ASSIGNMENT =>
Leave out all images and set down the records exactly as given.

━━━ MATERIALS PROVIDED

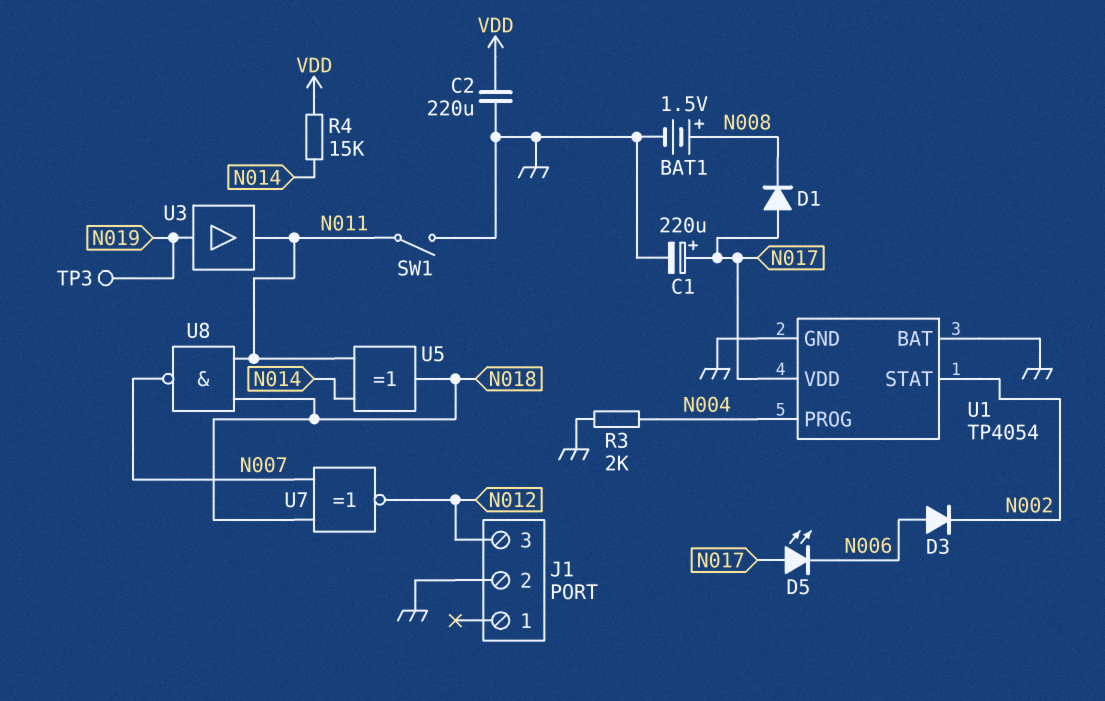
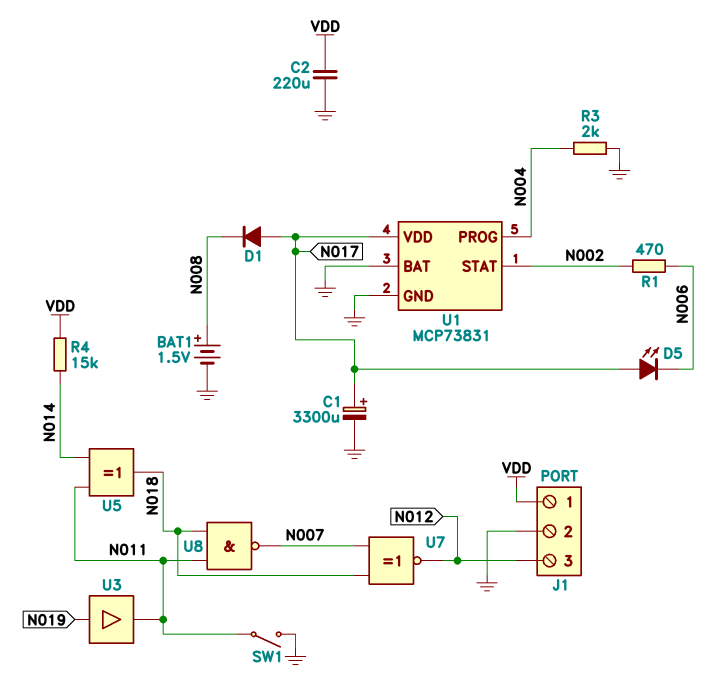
C1: 220uF (plus N017, minus GND) -> 3300uF (plus N017, minus GND)
D3: diode (A N006, K N002) -> none
J1 pin 1: none -> VDD
R1: none -> 470 (N002, N006)
TP3: test point (N019) -> none
U1: TP4054 -> MCP73831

━━━━━━

EXERCISE SOLUTION =>
C1: 220uF (plus N017, minus GND) -> 3300uF (plus N017, minus GND)
D3: diode (A N006, K N002) -> none
J1 pin 1: none -> VDD
R1: none -> 470 (N002, N006)
TP3: test point (N019) -> none
U1: TP4054 -> MCP73831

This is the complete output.